-- EXERCISE DATA follows --

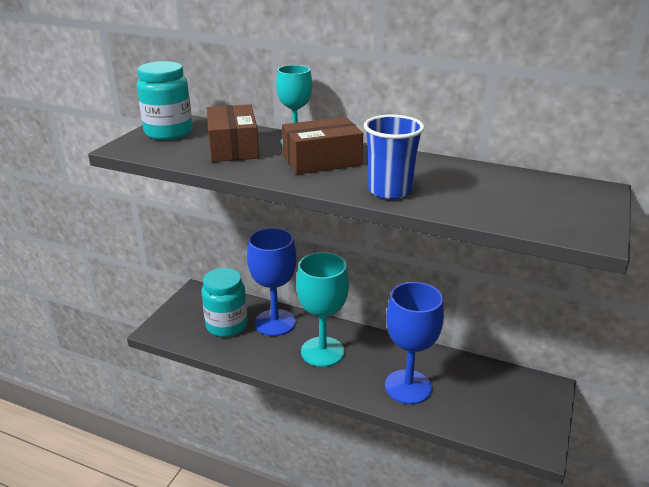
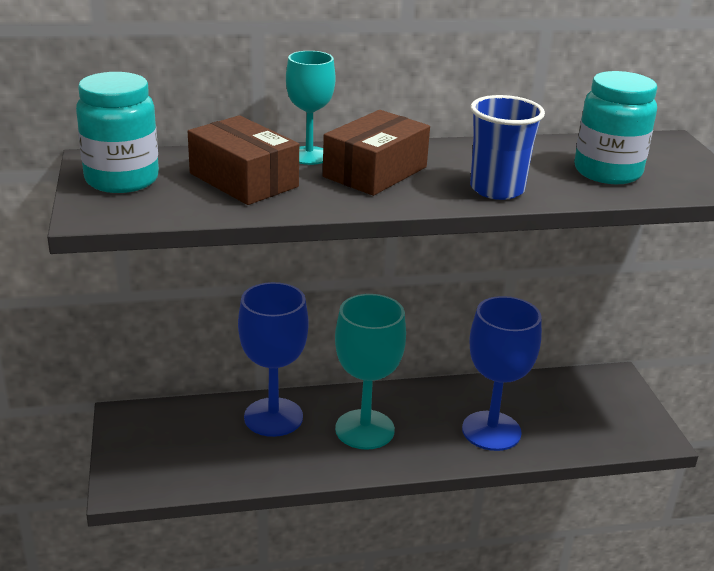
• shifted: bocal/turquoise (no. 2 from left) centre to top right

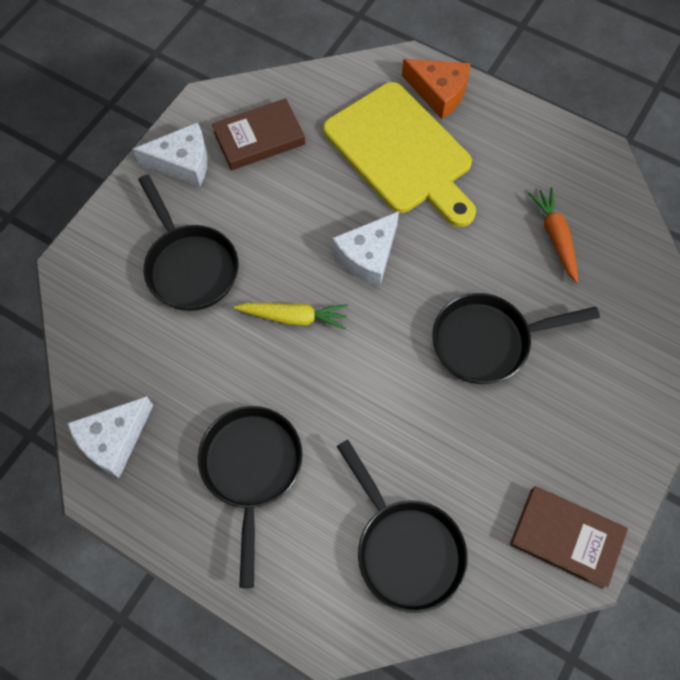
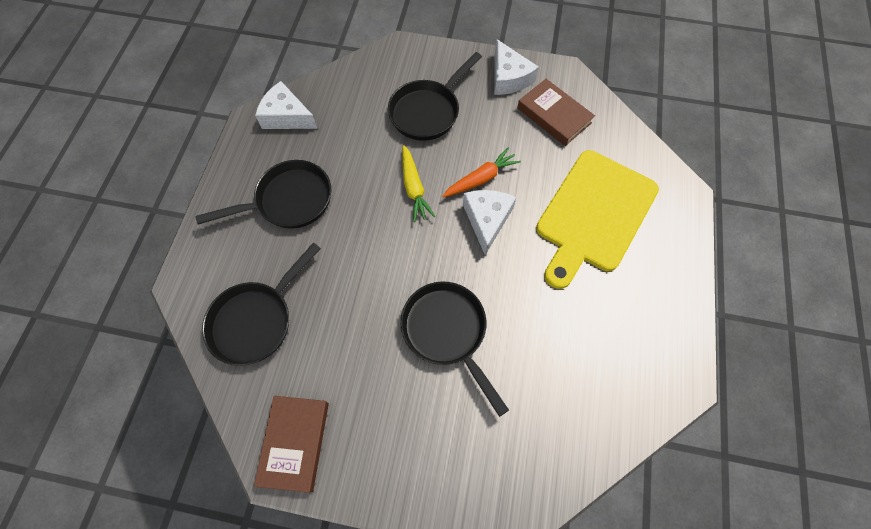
• rotated: fromage/blanc (no. 3 from left in the first image) centre = centre 75 degrees clockwise
• gone: fromage/orange top centre
• shifted: carotte/orange middle right to top centre

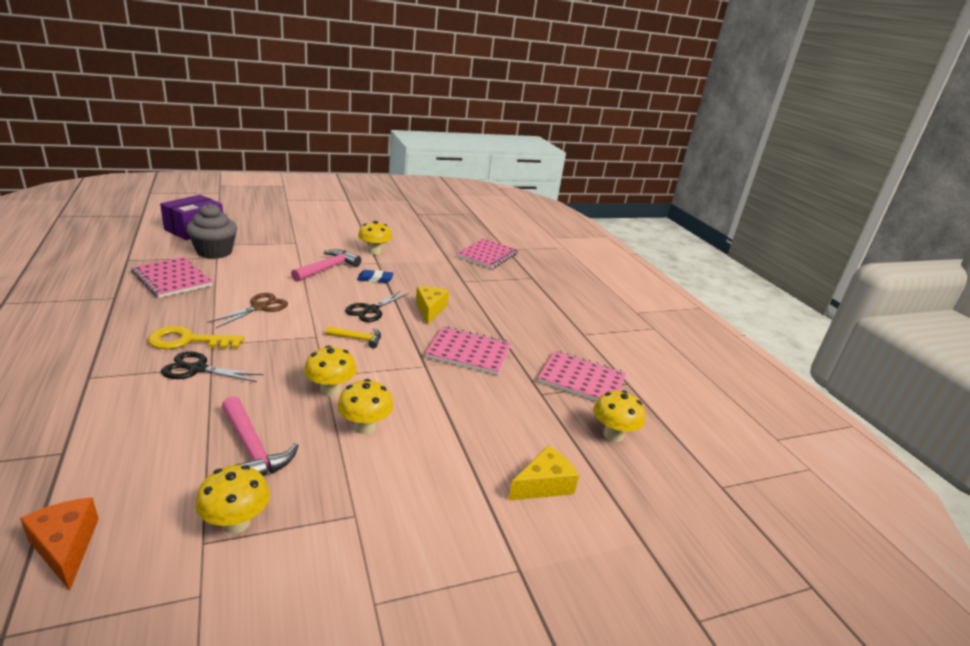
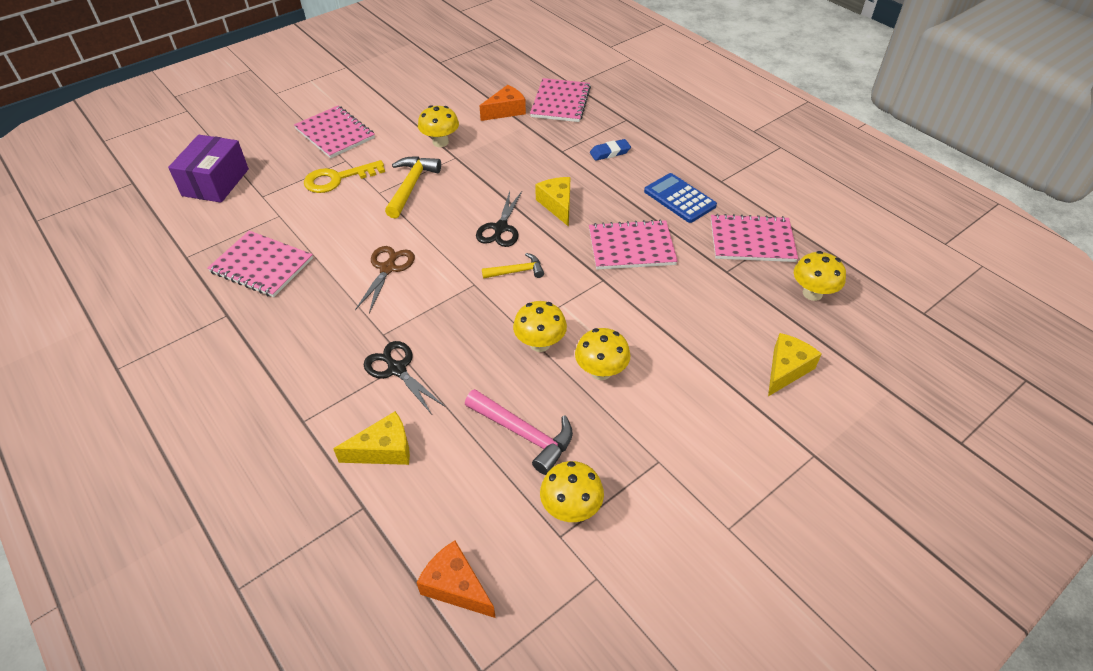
• shifted: clé/jaune middle left to top left
• rotated: ciseaux/noir (no. 1 from left) middle left = centre 60 degrees clockwise
• gone: muffin/gris middle left
• repainted: marteau/rose (no. 2 from left) centre to marteau/jaune (no. 1 from left) top centre
• shifted: gomme/bleu centre to top centre
• new: carnet/rose (no. 2 from left) top left
• new: fromage/jaune (no. 1 from left) centre
• new: fromage/orange (no. 2 from left) top centre
• new: calculatrice/bleu top centre

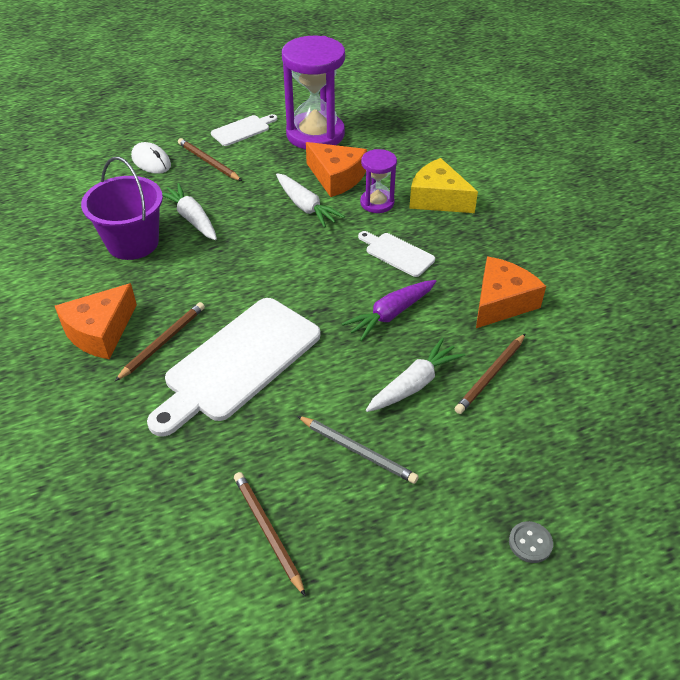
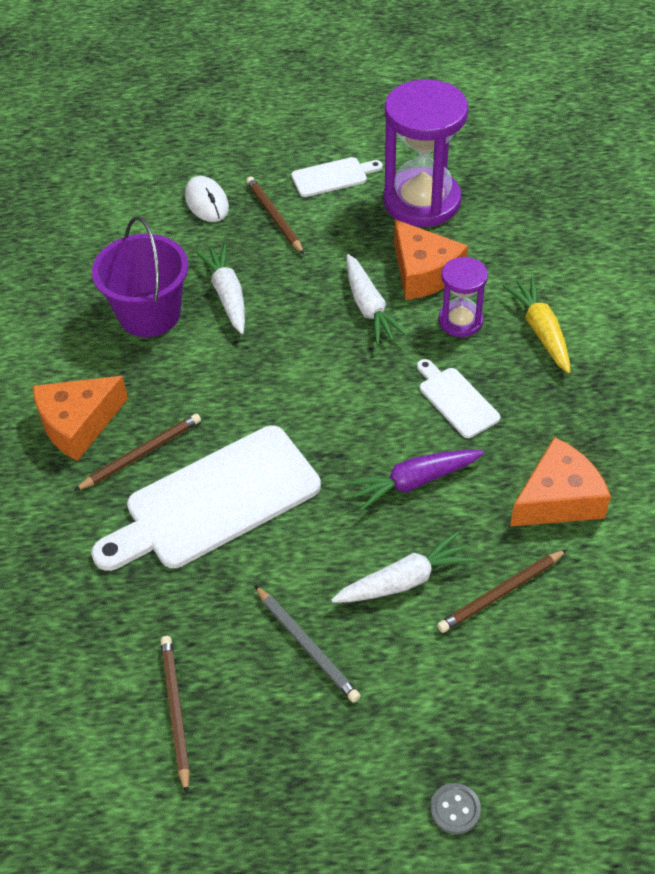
• swapped: fromage/jaune top centre to carotte/jaune middle right

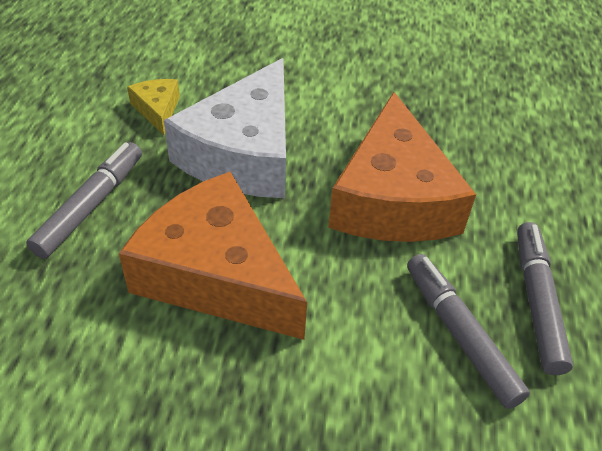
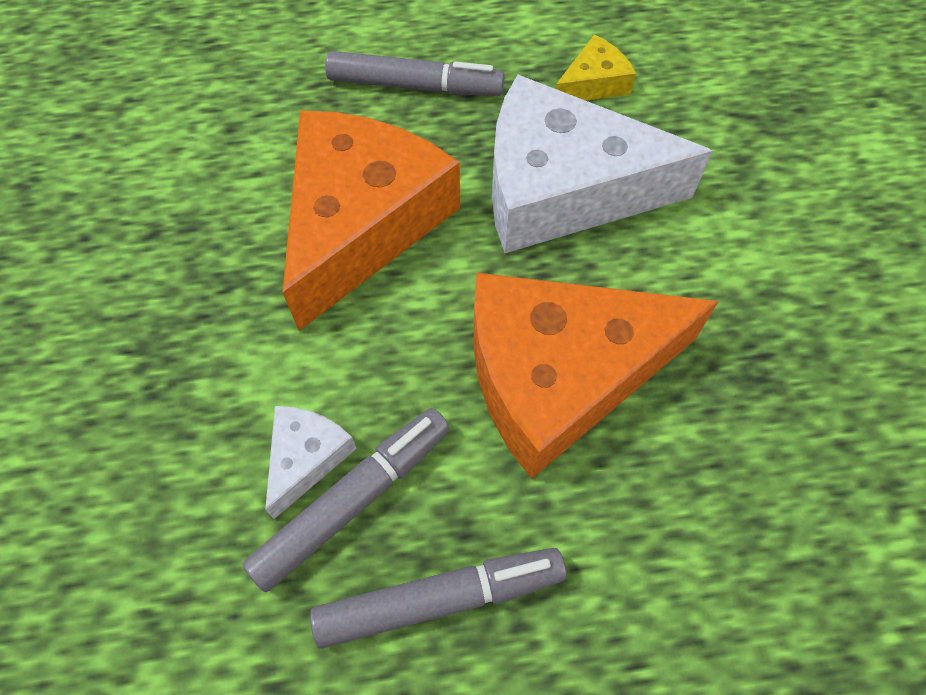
• new: fromage/blanc (no. 1 from left) centre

-- EXERCISE DATA concluded --

Your task is to retype the lines running from the one that contains "2 from left) top centre" through the end of the records, and nothing else. Pictures are not part of the copy.

# RESULT BELOW
• new: fromage/orange (no. 2 from left) top centre
• new: calculatrice/bleu top centre

• swapped: fromage/jaune top centre to carotte/jaune middle right

• new: fromage/blanc (no. 1 from left) centre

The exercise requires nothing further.